## PROBLEM DETAILS
When the listing below reaches the line that has "purple circle: (71, 22) -> (59, 25), moved", start reproducing exactly; stop after the line that has "black triangle: (69, 46) -> (101, 60), moved", and drop the pictures.

## WORKING DATA
= Beginning of Section =

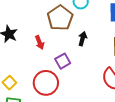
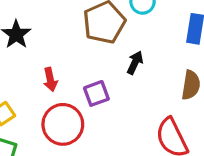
red arrow: (40, 42) -> (50, 80), moved

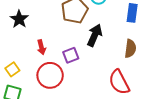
black arrow: (135, 63) -> (95, 35), size x1.5

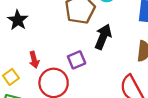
red arrow: (41, 47) -> (34, 60), moved

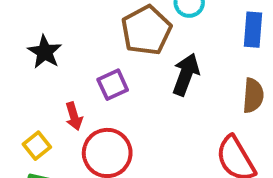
purple square: (77, 60) -> (113, 85), moved

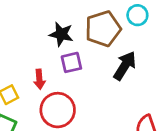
black star: (45, 52) -> (61, 34), moved, turned -30

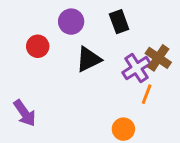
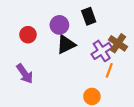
purple circle: (71, 22) -> (59, 25), moved
purple arrow: (25, 113) -> (25, 74), moved

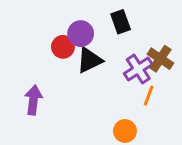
red circle: (28, 35) -> (63, 47), moved
purple arrow: (25, 74) -> (33, 100), turned -138

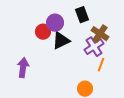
brown cross: (160, 59) -> (100, 34), moved

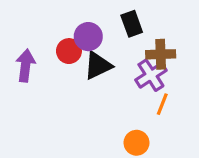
brown cross: (100, 34) -> (161, 54), turned -36
purple arrow: (23, 68) -> (26, 66), moved

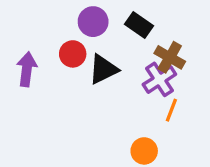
black rectangle: (132, 24) -> (139, 25), turned -35
purple circle: (88, 37) -> (93, 22), moved
brown cross: (161, 54) -> (170, 57), turned 32

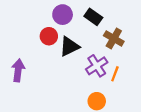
purple arrow: (27, 69) -> (18, 70), moved
purple cross: (159, 79) -> (97, 66), moved

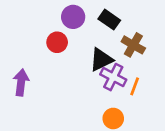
black triangle: (69, 46) -> (101, 60), moved
purple cross: (97, 66) -> (113, 77), turned -30

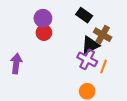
purple circle: (73, 17) -> (43, 18), moved
black triangle: (101, 60) -> (90, 45), moved

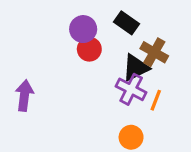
purple circle: (43, 18) -> (83, 29), moved
red circle: (44, 33) -> (89, 49), moved

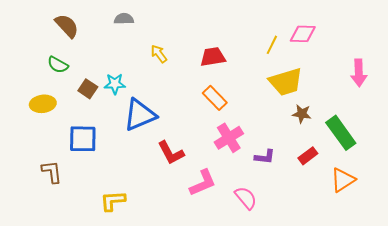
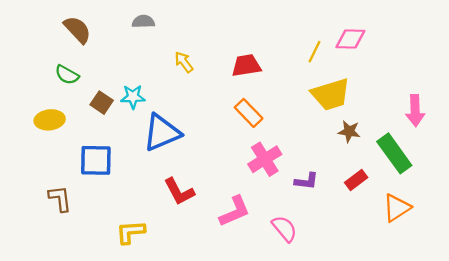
pink arrow: (359, 73) -> (415, 111), moved
red L-shape: (171, 153) -> (179, 192), moved

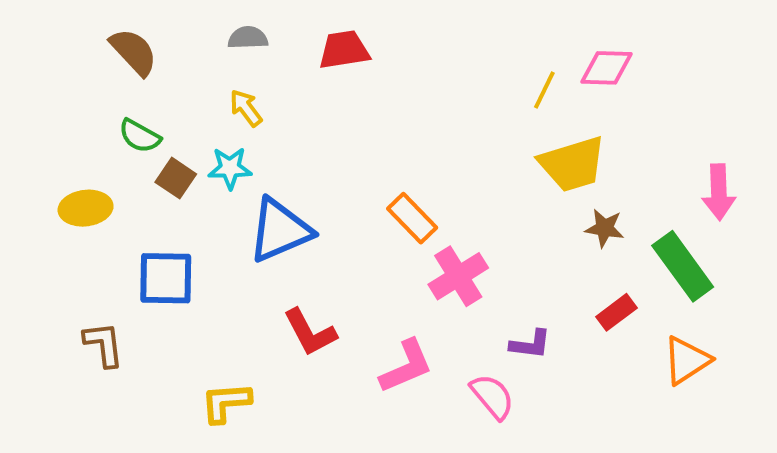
yellow arrow: (184, 62) -> (246, 108), moved
red trapezoid: (246, 66) -> (344, 50), moved
green semicircle: (67, 75) -> (140, 136), moved
orange rectangle: (249, 113) -> (412, 218), moved
purple L-shape: (306, 181) -> (530, 344), moved

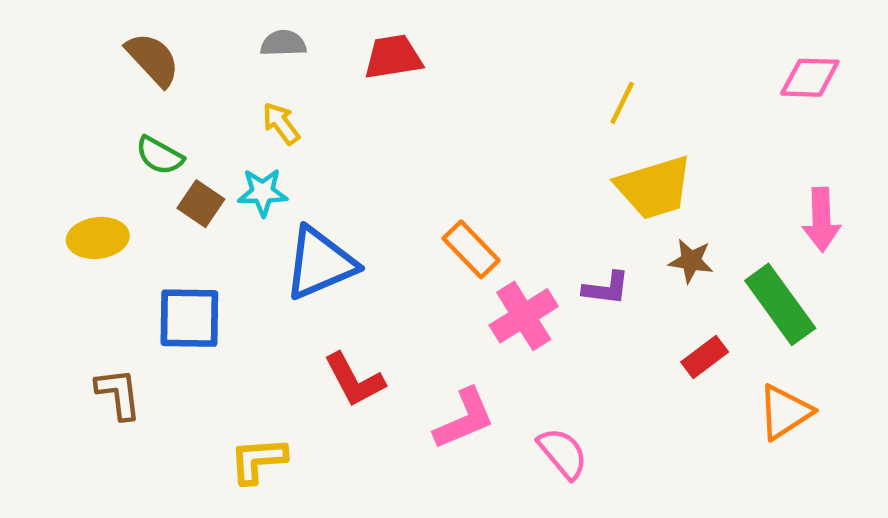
pink diamond: (607, 68) -> (810, 78), moved
purple L-shape: (530, 344) -> (606, 288), moved

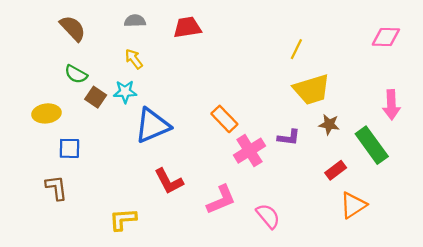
blue square: (189, 318) -> (69, 148), moved, size x0.7
orange triangle: (785, 412) -> (353, 205), moved

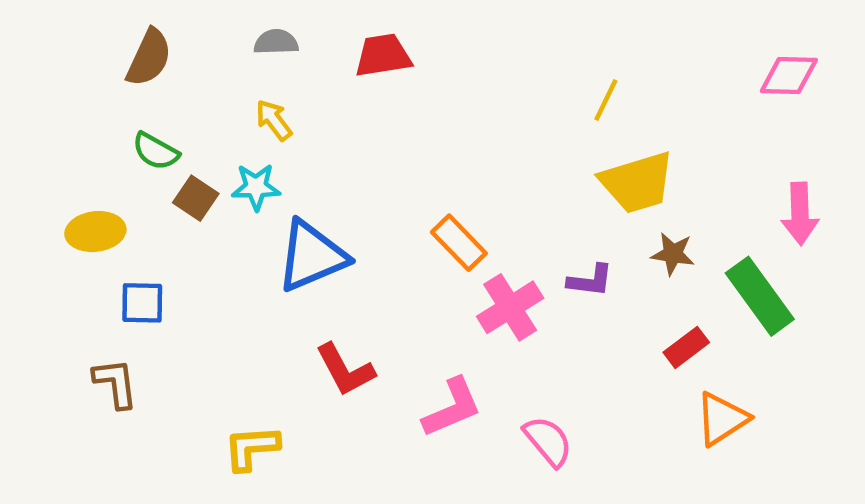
brown semicircle: (73, 28) -> (149, 58), turned 68

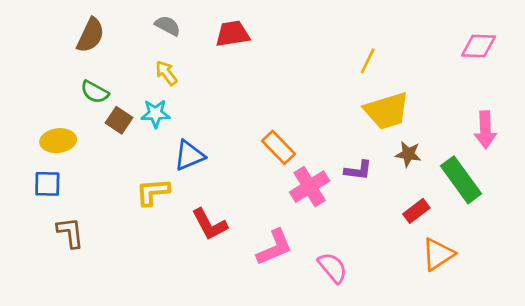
gray semicircle: (276, 42) -> (168, 26), turned 30
blue triangle: (312, 256) -> (189, 155), size x0.7
blue square: (142, 303) -> (47, 184), moved
yellow L-shape: (251, 448) -> (153, 192), moved

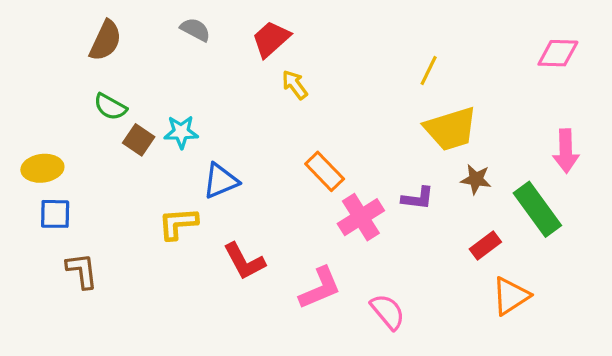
red trapezoid: (233, 34) -> (271, 39), turned -33
yellow arrow: (166, 73) -> (295, 85), moved
yellow ellipse: (58, 141) -> (42, 168), moved

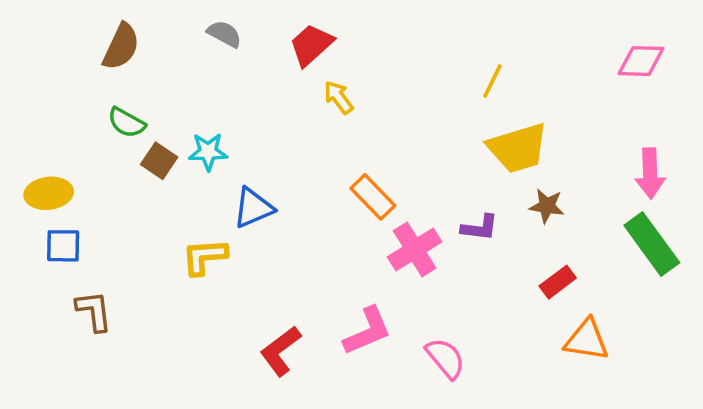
green rectangle: (537, 209) -> (652, 244), moved
red L-shape: (244, 261) -> (281, 351), moved, turned 81
orange triangle: (511, 296) -> (587, 340), turned 42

= End of Section =

## RESPONSE
purple circle: (71, 22) -> (59, 25), moved
purple arrow: (25, 113) -> (25, 74), moved

red circle: (28, 35) -> (63, 47), moved
purple arrow: (25, 74) -> (33, 100), turned -138

brown cross: (160, 59) -> (100, 34), moved

brown cross: (100, 34) -> (161, 54), turned -36
purple arrow: (23, 68) -> (26, 66), moved

black rectangle: (132, 24) -> (139, 25), turned -35
purple circle: (88, 37) -> (93, 22), moved
brown cross: (161, 54) -> (170, 57), turned 32

purple arrow: (27, 69) -> (18, 70), moved
purple cross: (159, 79) -> (97, 66), moved

black triangle: (69, 46) -> (101, 60), moved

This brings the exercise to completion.